WORK TO COMPLETE:
The expected answer is the full listing, repeated exactly and free of images.

-------

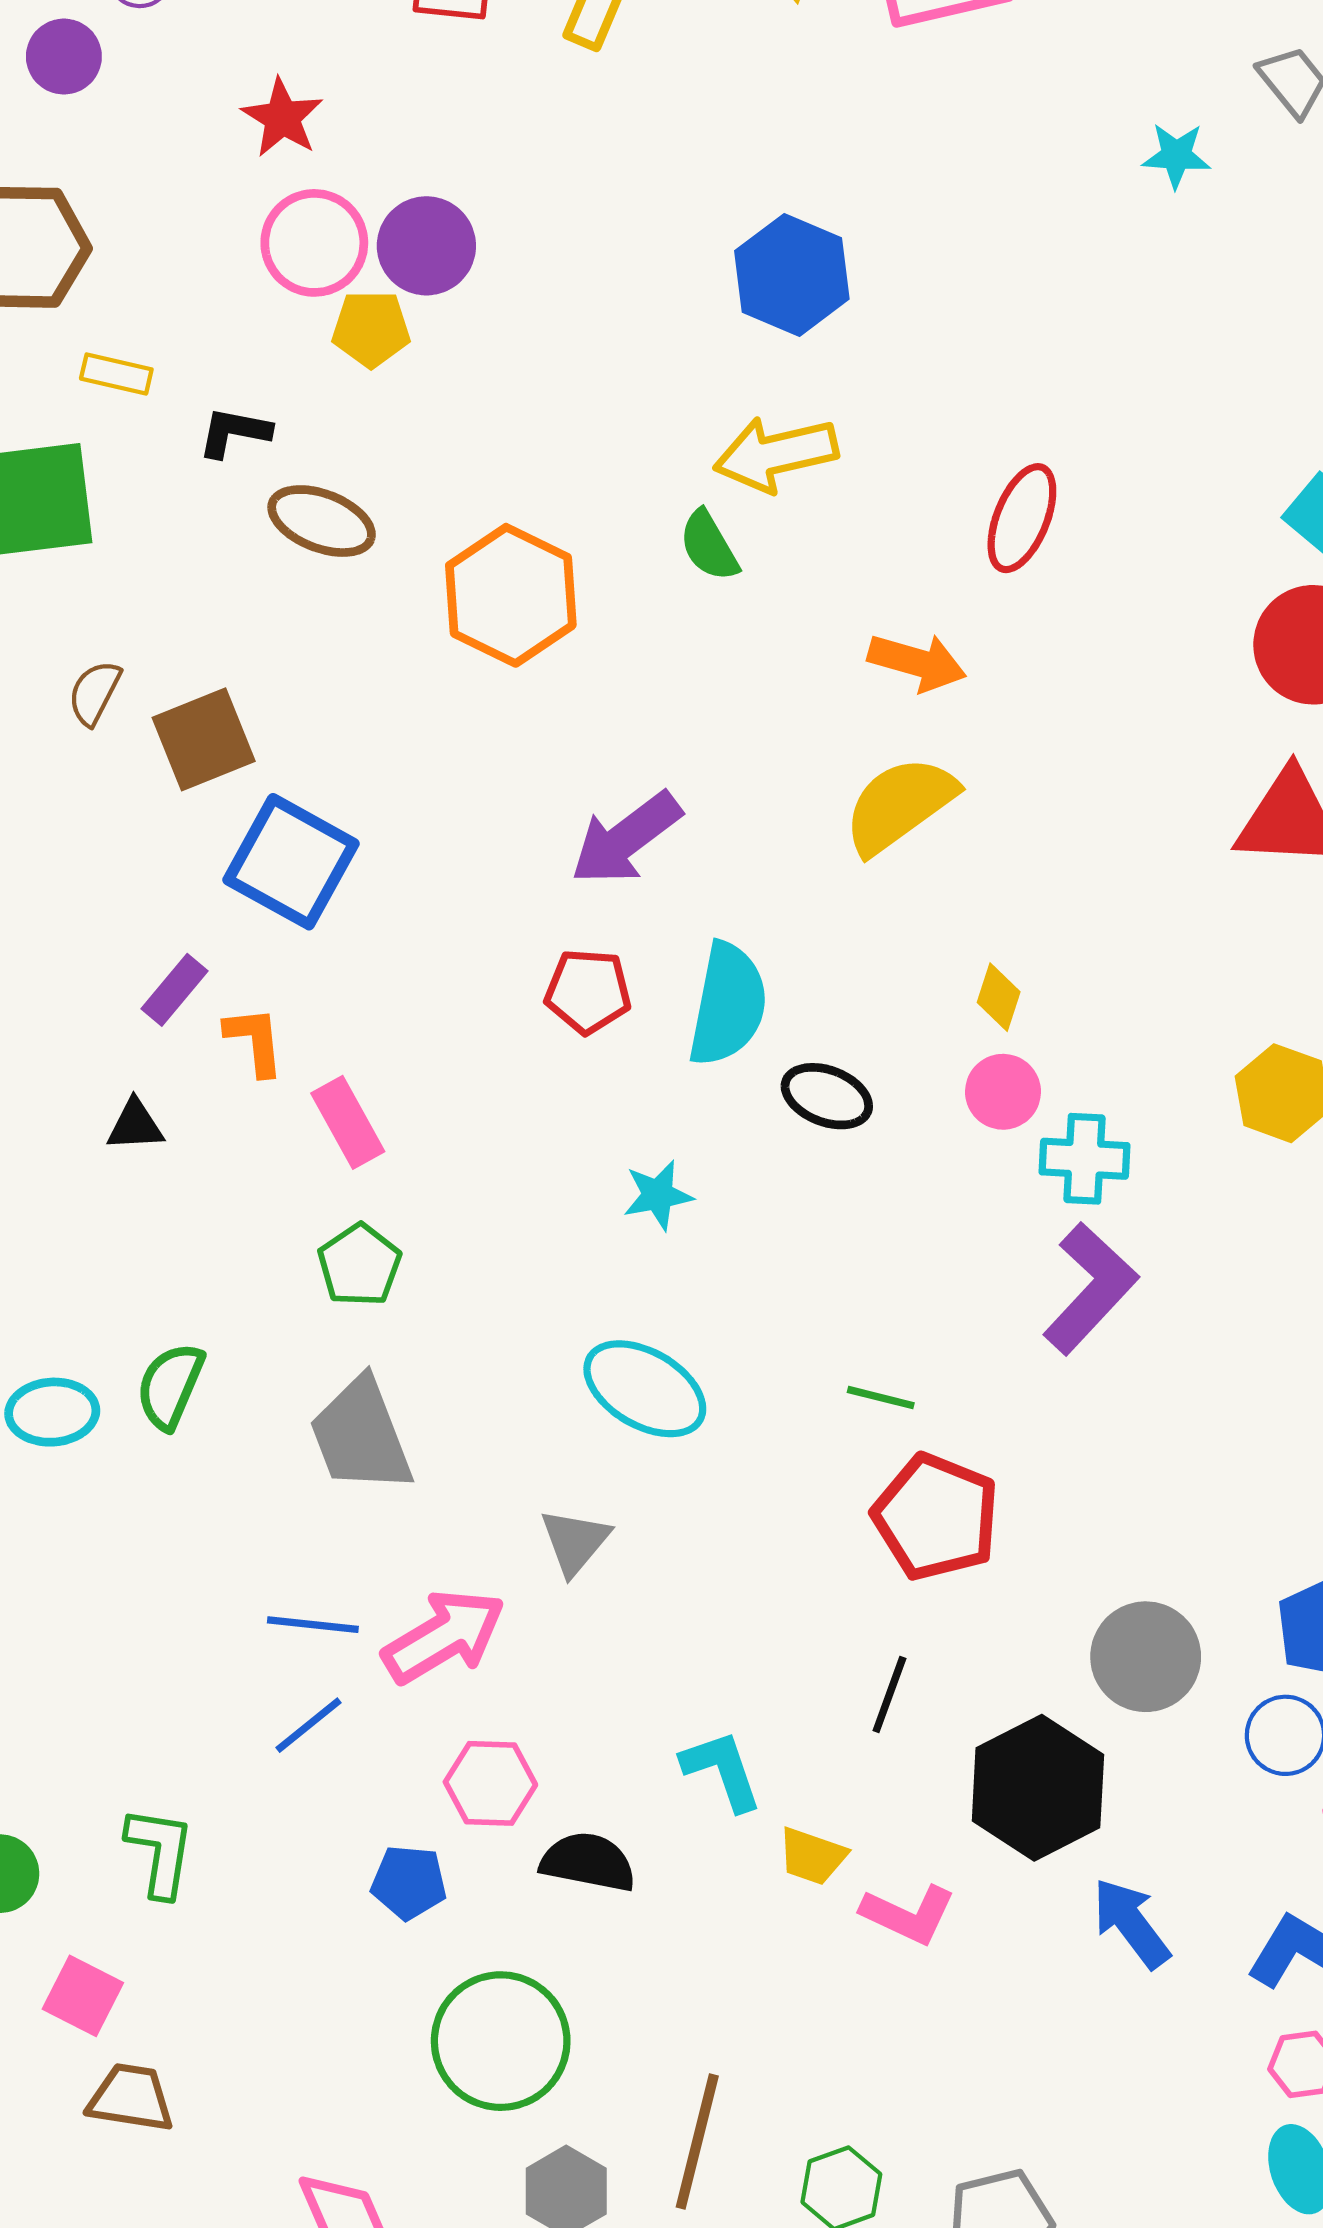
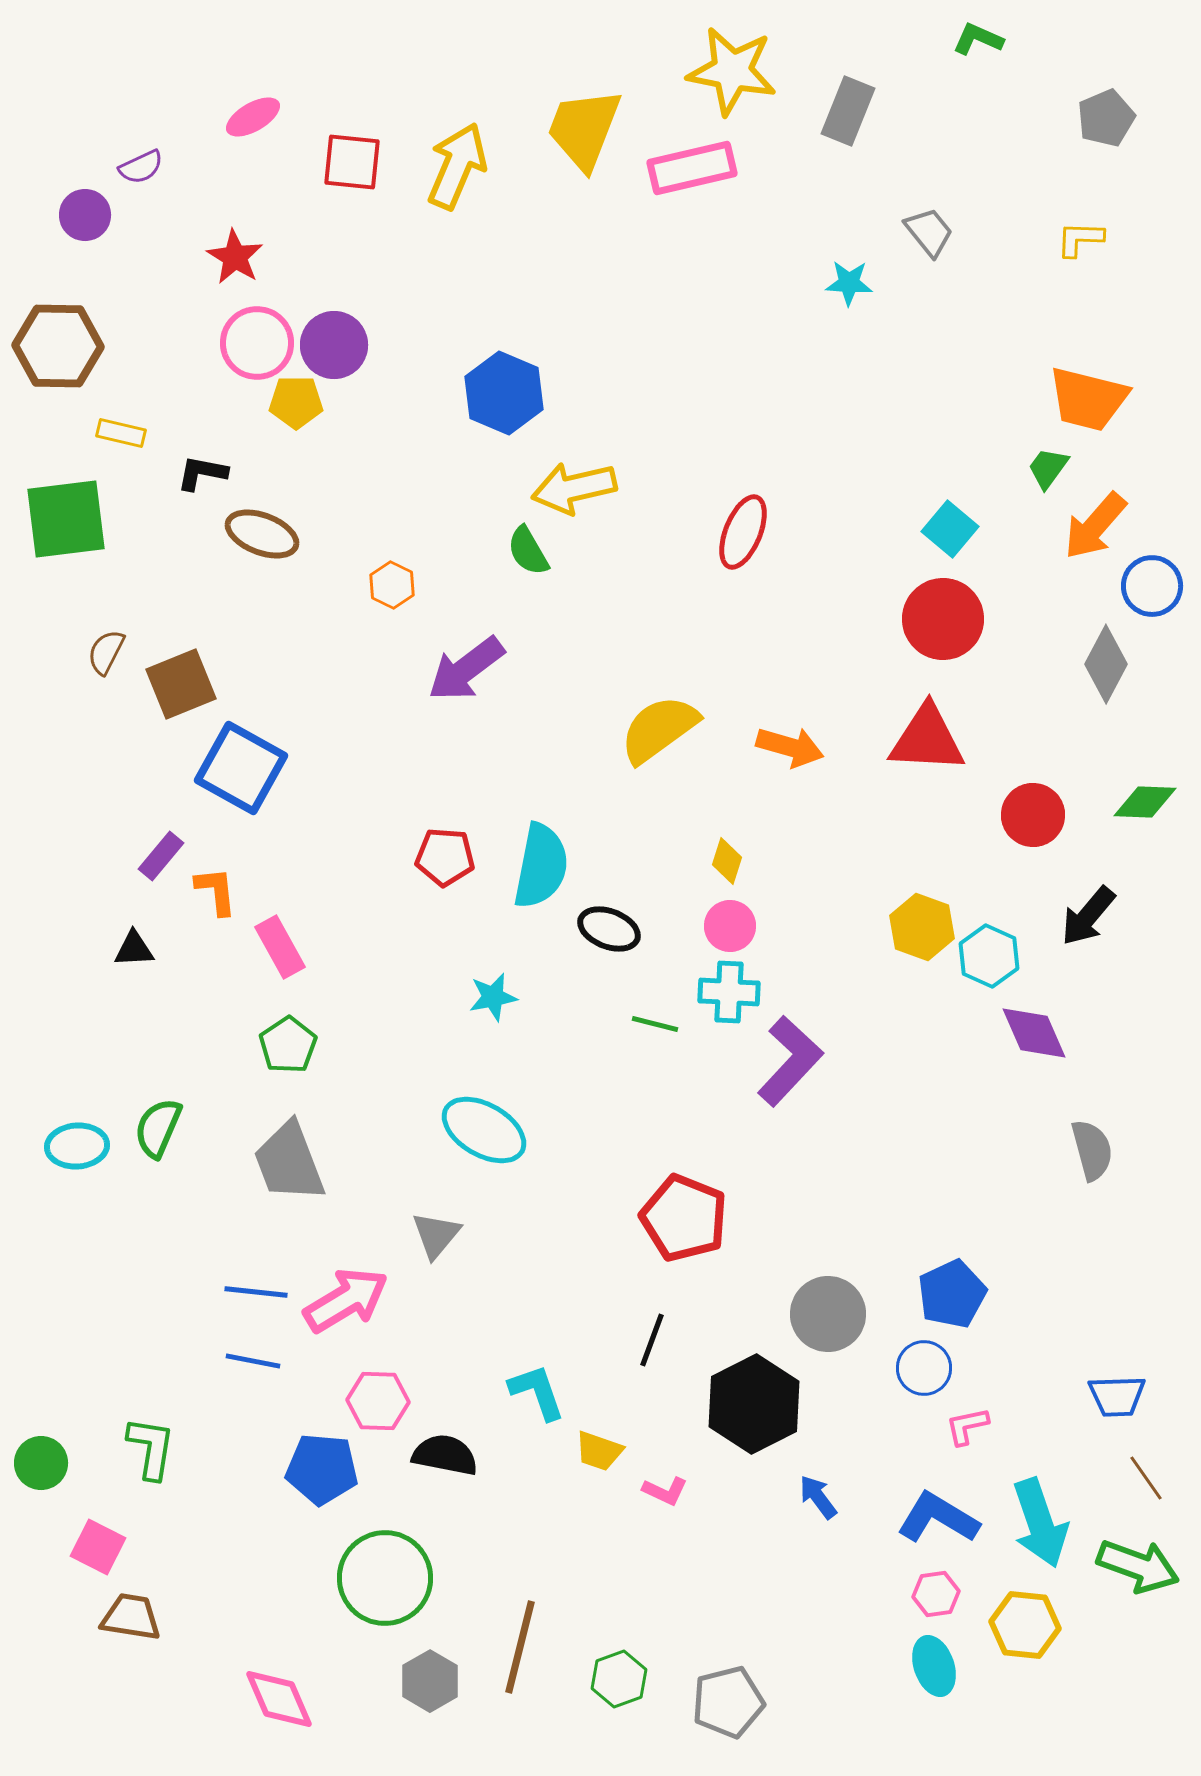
blue hexagon: (792, 275) -> (504, 393), moved
orange hexagon: (511, 595) -> (392, 585), size x0.5
orange arrow: (917, 662) -> (790, 747), moved
purple arrow: (626, 838) -> (466, 669), moved
cyan cross: (1085, 1159) -> (729, 992), moved
green line: (881, 1398) -> (655, 1024), moved
blue line: (308, 1725) -> (253, 1361), turned 50
blue pentagon: (409, 1882) -> (322, 1469), size x1.4
pink L-shape: (908, 1914) -> (665, 1491), size x0.7
blue arrow: (1131, 1923) -> (818, 1497), size x0.7

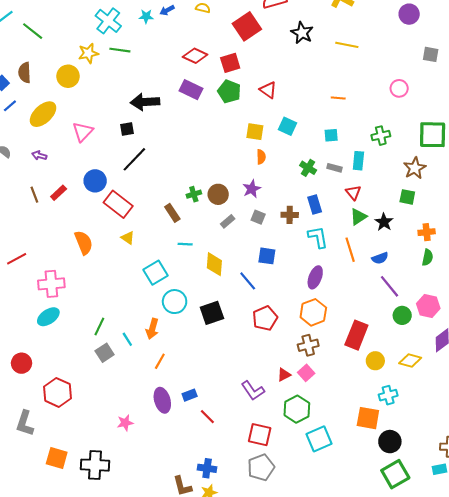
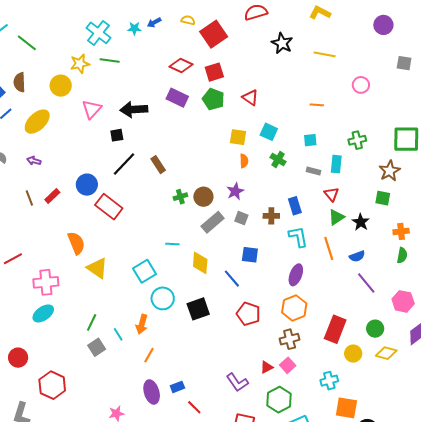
red square: (247, 26) -> (214, 34), moved
pink circle: (399, 88) -> (361, 85), moved
pink triangle: (83, 132) -> (92, 109), moved
green cross: (308, 168) -> (278, 159), moved
brown rectangle: (172, 213) -> (158, 165), moved
gray rectangle: (228, 221) -> (213, 222), size x1.6
yellow triangle: (128, 238) -> (97, 268), moved, size x1.6
green circle: (402, 315) -> (375, 329), moved
red pentagon: (265, 318) -> (248, 314), turned -30
cyan cross: (388, 395) -> (329, 381), moved

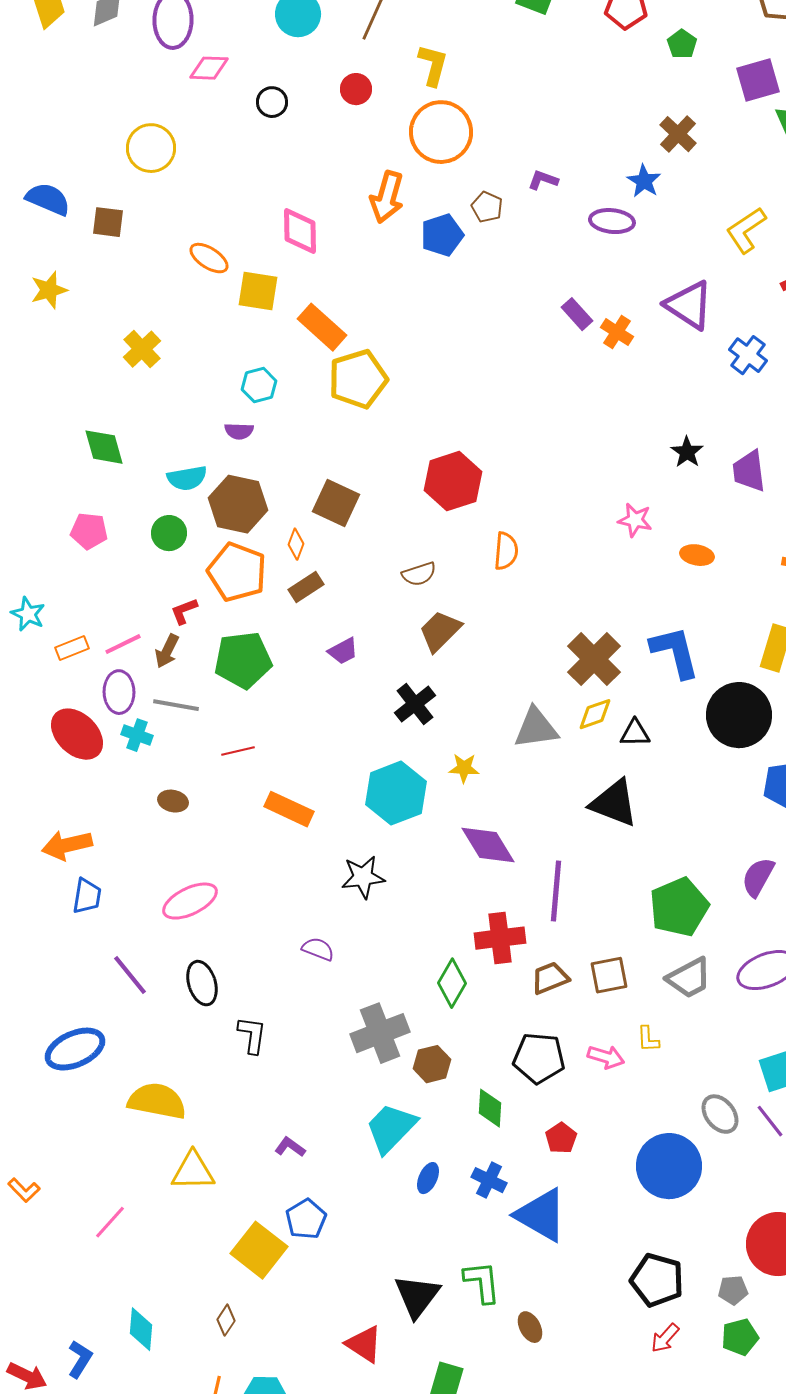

-------

RESPONSE TO THE EXERCISE:
blue hexagon: (792, 275) -> (504, 393), moved
orange hexagon: (511, 595) -> (392, 585), size x0.5
orange arrow: (917, 662) -> (790, 747), moved
purple arrow: (626, 838) -> (466, 669), moved
cyan cross: (1085, 1159) -> (729, 992), moved
green line: (881, 1398) -> (655, 1024), moved
blue line: (308, 1725) -> (253, 1361), turned 50
blue pentagon: (409, 1882) -> (322, 1469), size x1.4
pink L-shape: (908, 1914) -> (665, 1491), size x0.7
blue arrow: (1131, 1923) -> (818, 1497), size x0.7

red square: (247, 26) -> (214, 34), moved
pink circle: (399, 88) -> (361, 85), moved
pink triangle: (83, 132) -> (92, 109), moved
green cross: (308, 168) -> (278, 159), moved
brown rectangle: (172, 213) -> (158, 165), moved
gray rectangle: (228, 221) -> (213, 222), size x1.6
yellow triangle: (128, 238) -> (97, 268), moved, size x1.6
green circle: (402, 315) -> (375, 329), moved
red pentagon: (265, 318) -> (248, 314), turned -30
cyan cross: (388, 395) -> (329, 381), moved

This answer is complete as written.